● **Exercise prompt**
Skip the images; return every entry exactly.

(Difference listings)

--- --- ---

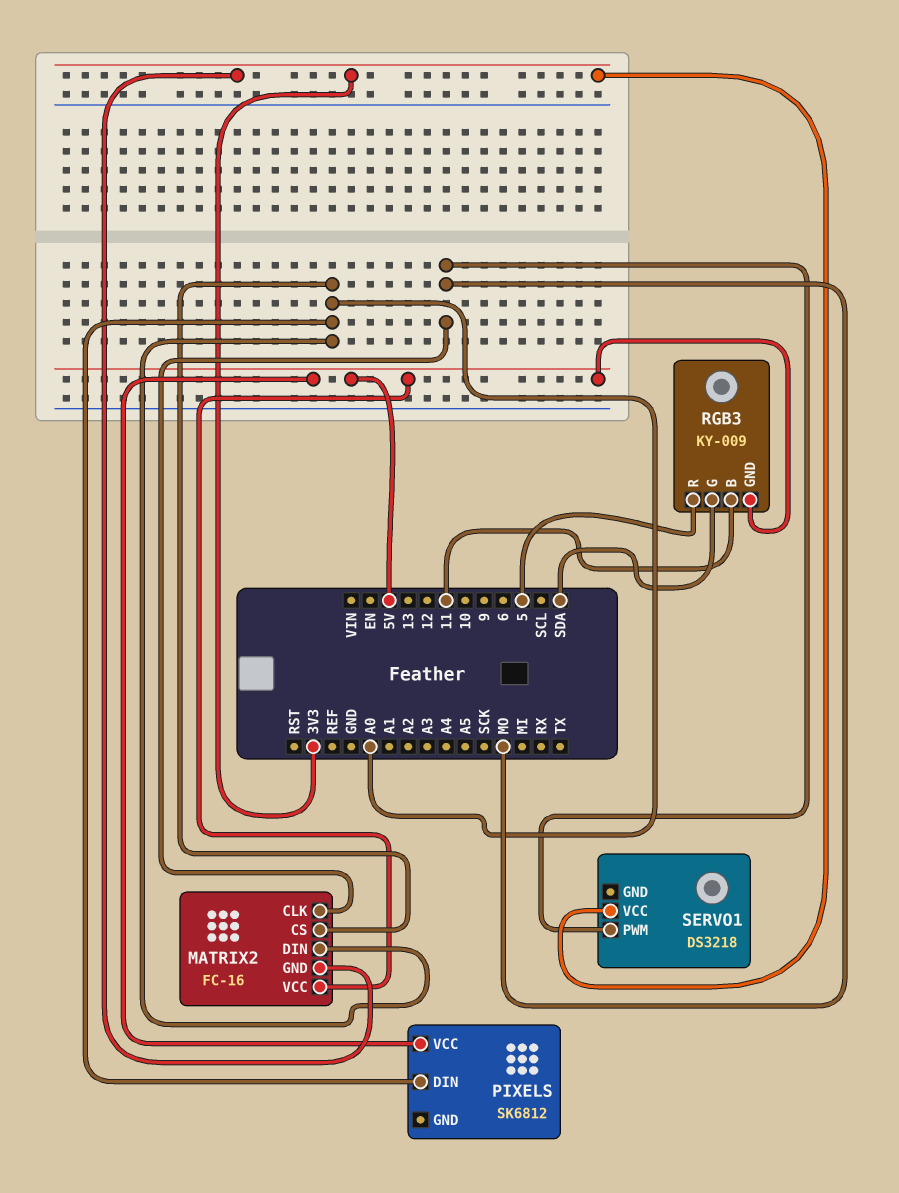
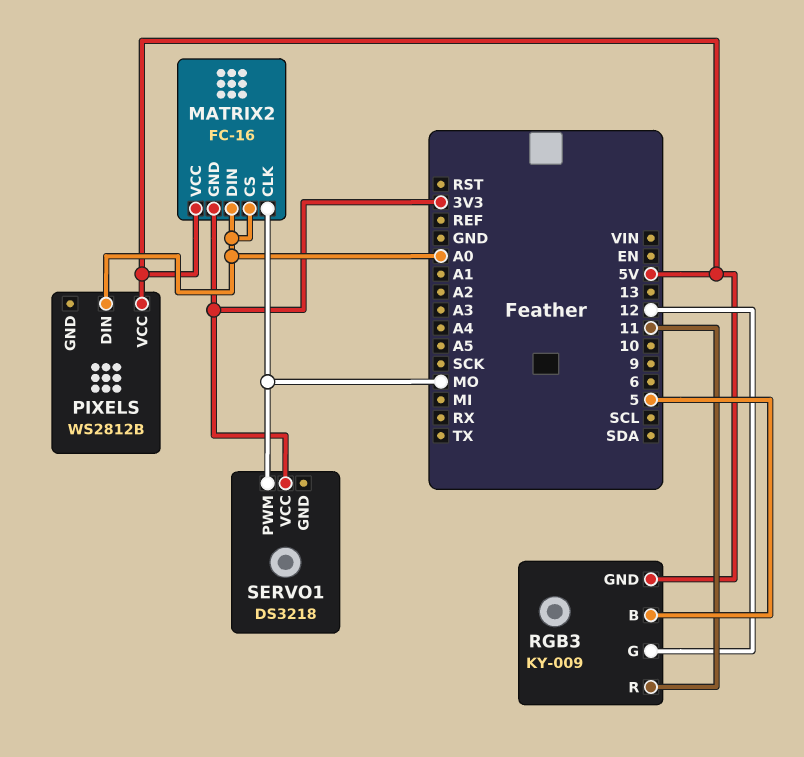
PIXELS: SK6812 -> WS2812B
RGB3 pin B: 11 -> 5
RGB3 pin G: SDA -> 12
RGB3 pin R: 5 -> 11

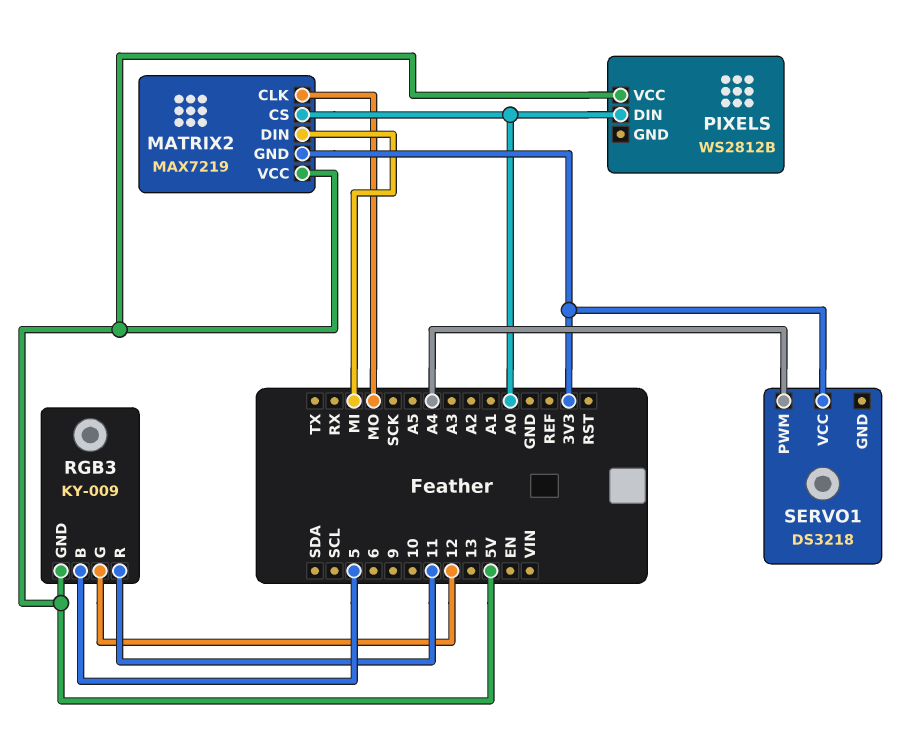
MATRIX2: FC-16 -> MAX7219
MATRIX2 pin DIN: A0 -> MI
SERVO1 pin PWM: MO -> A4

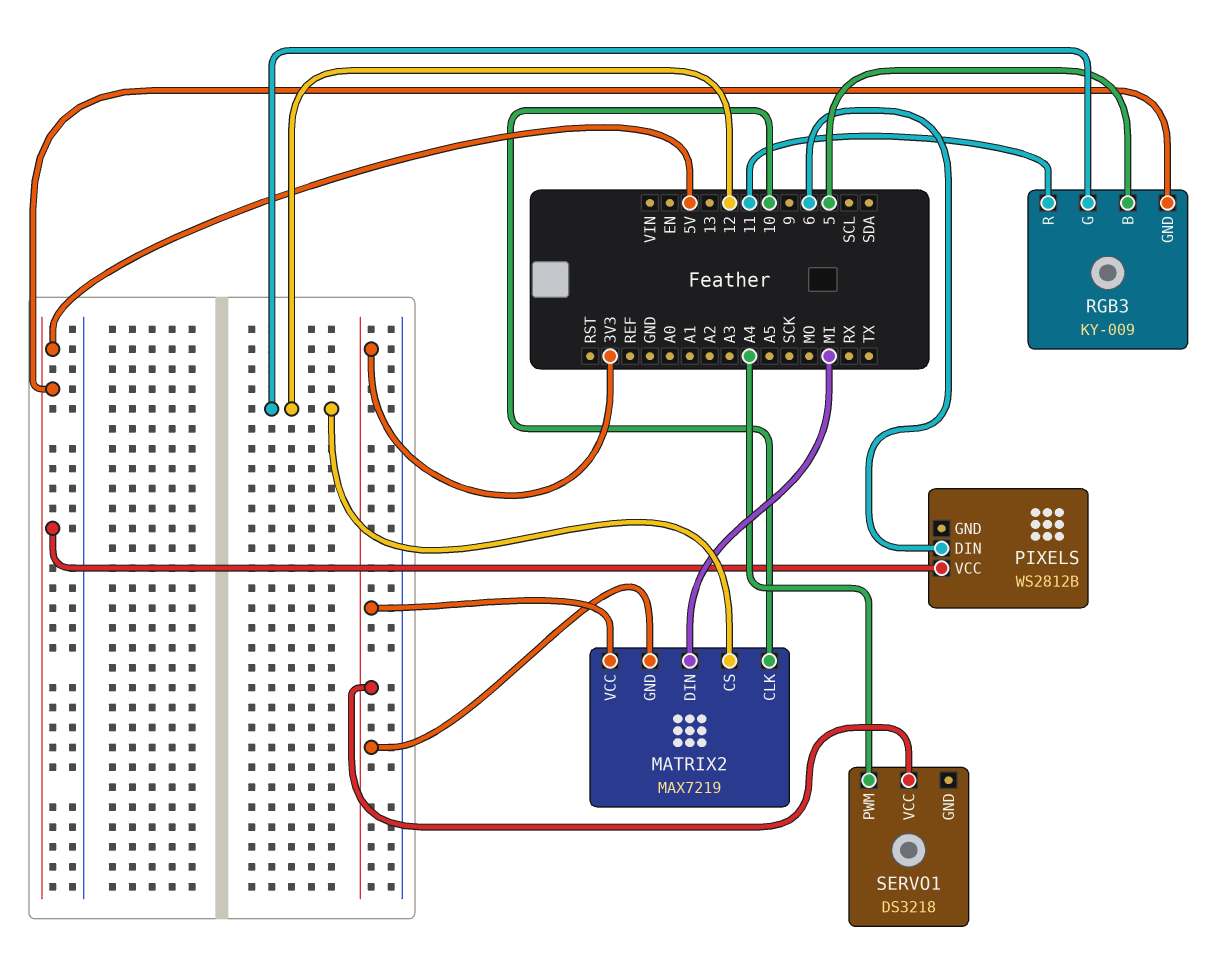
MATRIX2 pin CLK: MO -> 10
MATRIX2 pin CS: A0 -> 12
MATRIX2 pin VCC: 5V -> 3V3
PIXELS pin DIN: A0 -> 6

--- --- ---

● **Solution to this problem**
PIXELS: SK6812 -> WS2812B
RGB3 pin B: 11 -> 5
RGB3 pin G: SDA -> 12
RGB3 pin R: 5 -> 11

MATRIX2: FC-16 -> MAX7219
MATRIX2 pin DIN: A0 -> MI
SERVO1 pin PWM: MO -> A4

MATRIX2 pin CLK: MO -> 10
MATRIX2 pin CS: A0 -> 12
MATRIX2 pin VCC: 5V -> 3V3
PIXELS pin DIN: A0 -> 6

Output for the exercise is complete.